> What the task asks
Report every line in the records below that holds the word "cone".

-- Records for the task follows --

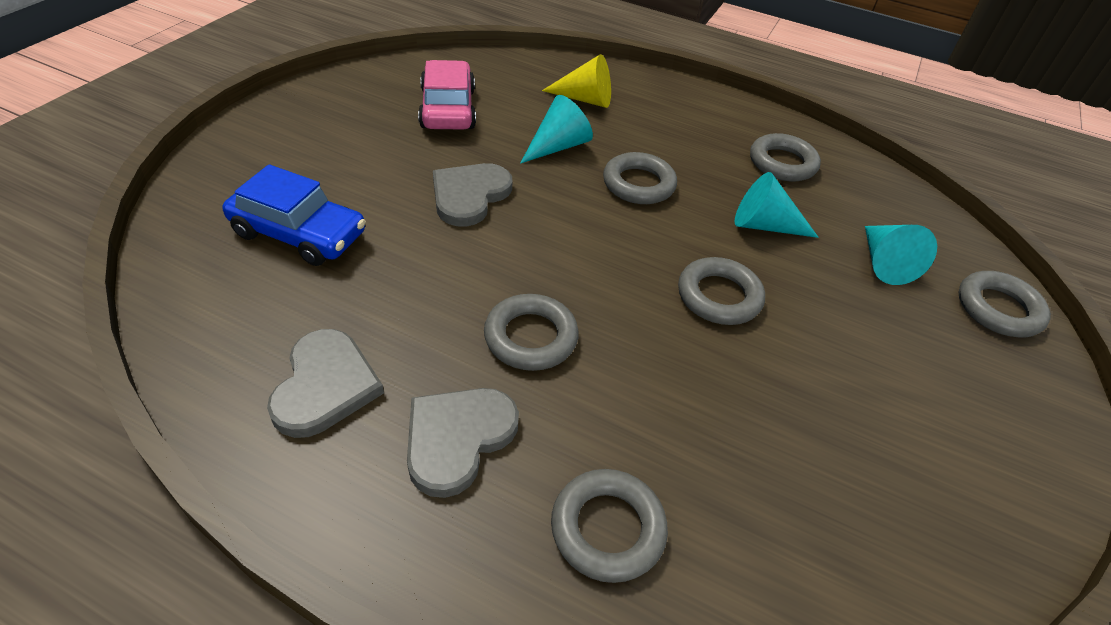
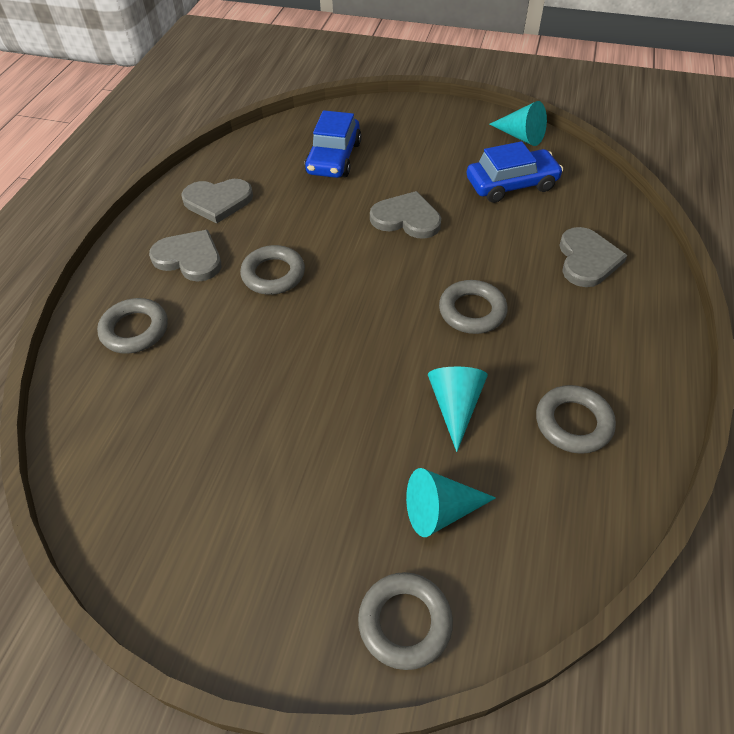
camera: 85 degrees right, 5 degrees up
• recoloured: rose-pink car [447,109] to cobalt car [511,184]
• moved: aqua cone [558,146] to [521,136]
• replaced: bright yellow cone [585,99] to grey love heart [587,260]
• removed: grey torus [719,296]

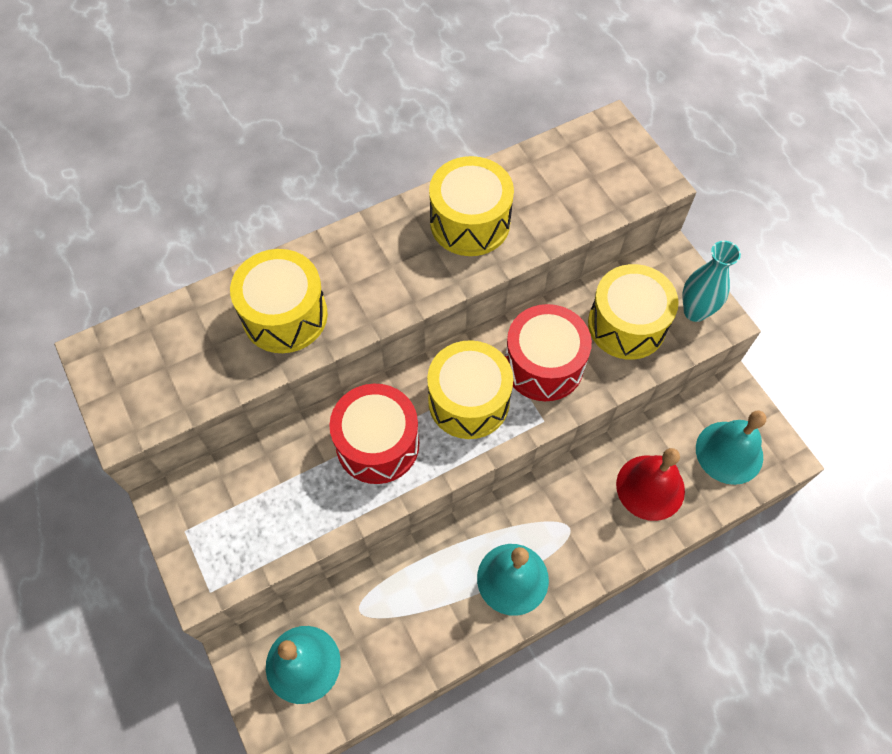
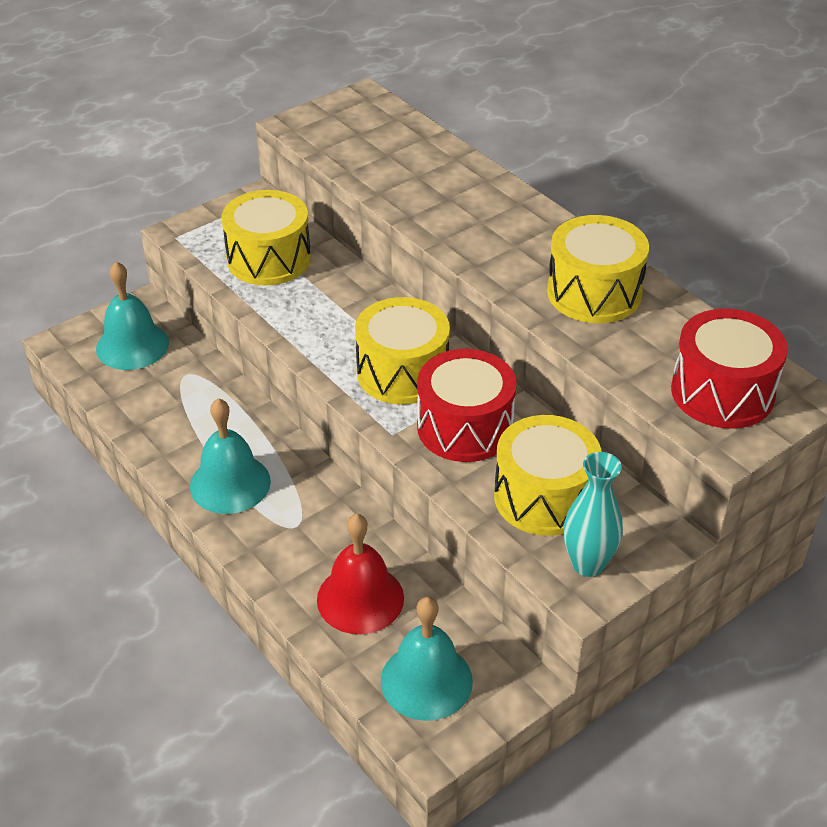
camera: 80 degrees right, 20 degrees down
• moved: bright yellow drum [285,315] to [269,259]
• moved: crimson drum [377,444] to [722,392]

-- Records for the task concluded --
-- Records for the task follows --

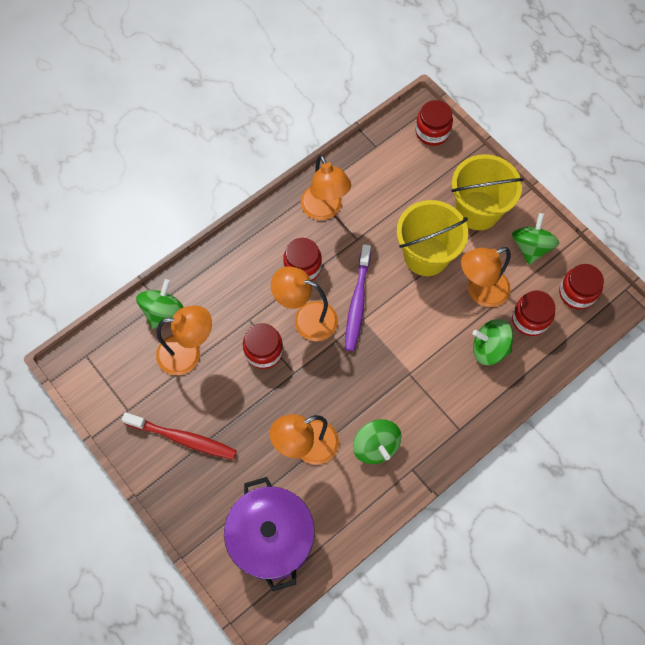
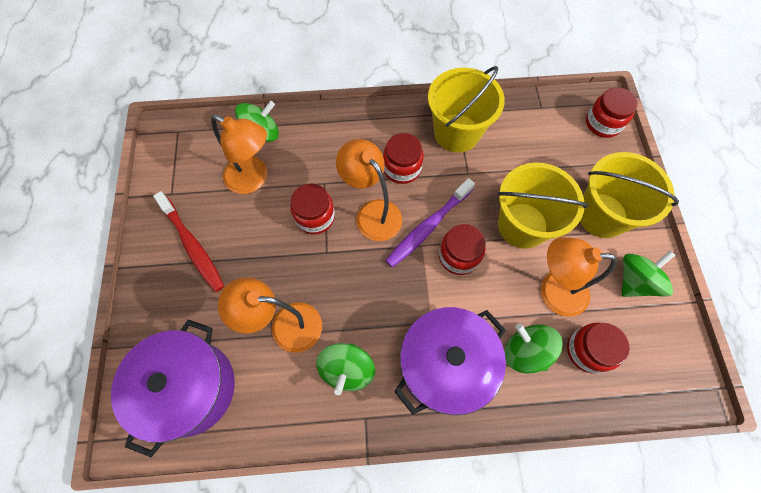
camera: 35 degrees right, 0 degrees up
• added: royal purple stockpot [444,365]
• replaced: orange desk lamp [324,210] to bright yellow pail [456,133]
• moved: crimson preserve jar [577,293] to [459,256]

-- Records for the task concluded --
-- Records for the task follows --

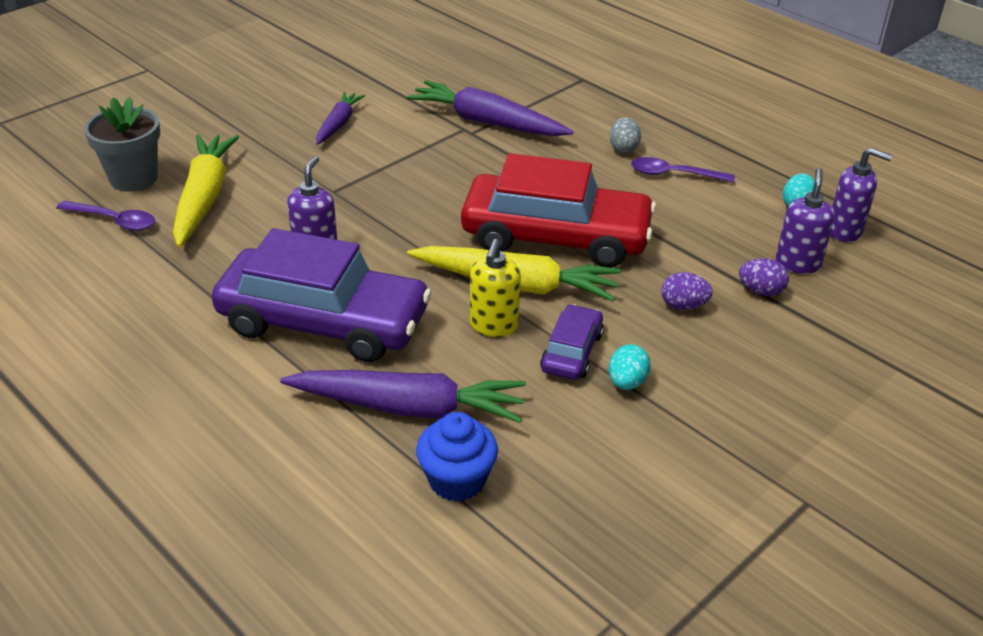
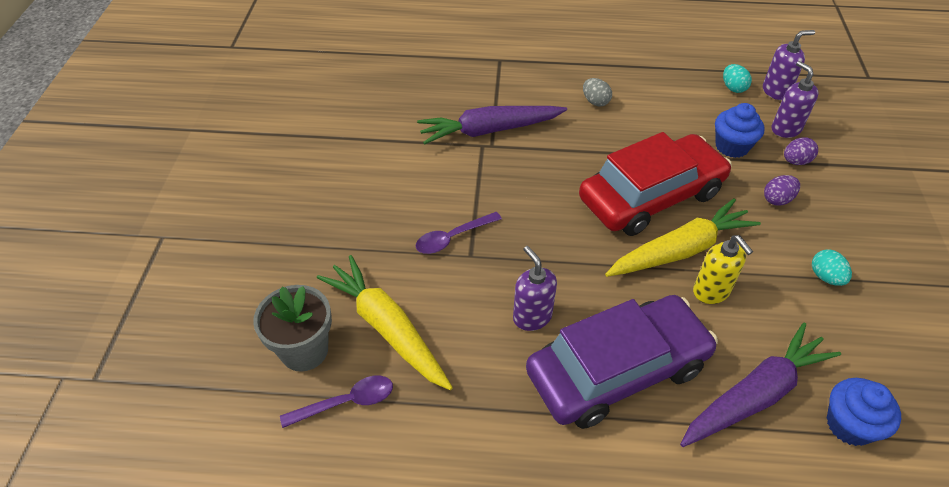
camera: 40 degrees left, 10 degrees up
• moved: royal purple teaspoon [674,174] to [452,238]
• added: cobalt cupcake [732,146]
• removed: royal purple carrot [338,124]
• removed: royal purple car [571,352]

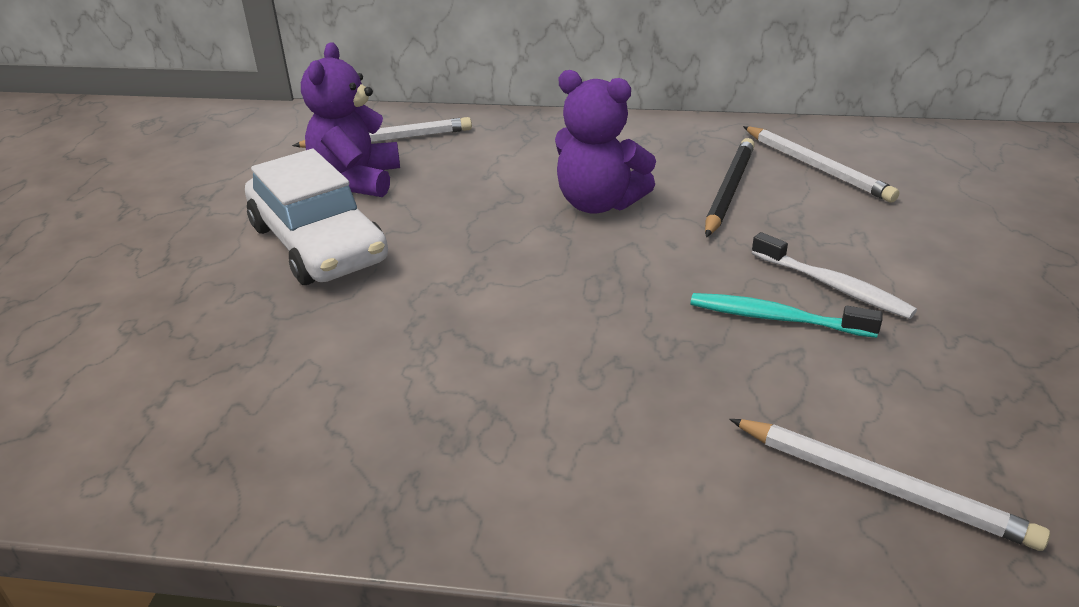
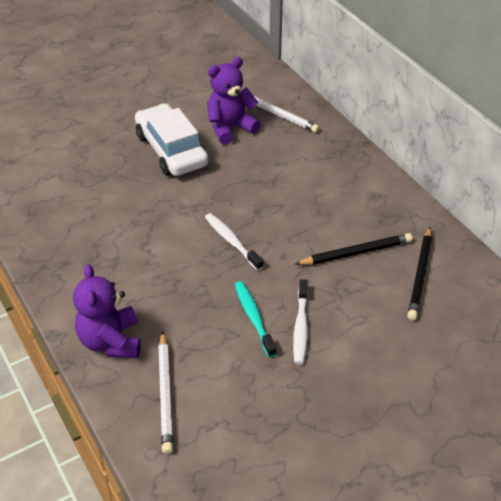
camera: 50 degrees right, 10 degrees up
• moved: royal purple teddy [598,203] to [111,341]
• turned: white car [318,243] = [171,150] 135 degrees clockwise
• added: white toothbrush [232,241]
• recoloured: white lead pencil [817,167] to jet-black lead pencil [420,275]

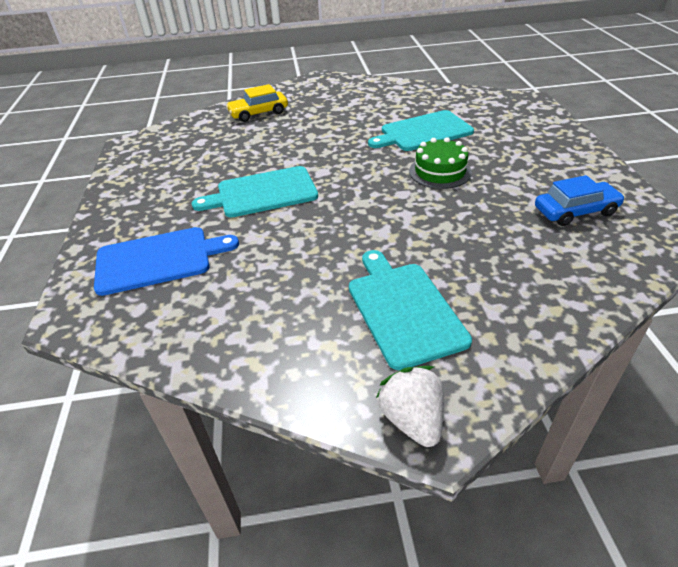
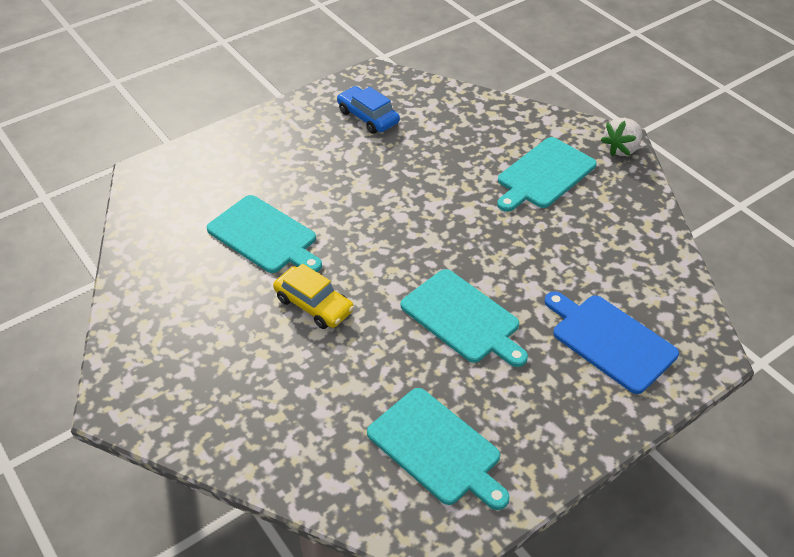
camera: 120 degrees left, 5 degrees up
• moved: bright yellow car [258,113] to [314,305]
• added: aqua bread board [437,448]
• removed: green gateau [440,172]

-- Records for the task concluded --

> Response to the task
• moved: aqua cone [558,146] to [521,136]
• replaced: bright yellow cone [585,99] to grey love heart [587,260]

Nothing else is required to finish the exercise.